Information:
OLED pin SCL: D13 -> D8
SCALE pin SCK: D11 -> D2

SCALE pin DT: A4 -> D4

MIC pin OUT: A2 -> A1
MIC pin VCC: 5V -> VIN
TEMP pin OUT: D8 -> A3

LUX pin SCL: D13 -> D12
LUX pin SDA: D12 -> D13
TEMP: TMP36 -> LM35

How to complete this task: Copying should begin at the line containing "SCALE pin SCK: D11 -> D2" and end at the last line of the material, with every line in between reproduced exactly.

Exercise response:
SCALE pin SCK: D11 -> D2

SCALE pin DT: A4 -> D4

MIC pin OUT: A2 -> A1
MIC pin VCC: 5V -> VIN
TEMP pin OUT: D8 -> A3

LUX pin SCL: D13 -> D12
LUX pin SDA: D12 -> D13
TEMP: TMP36 -> LM35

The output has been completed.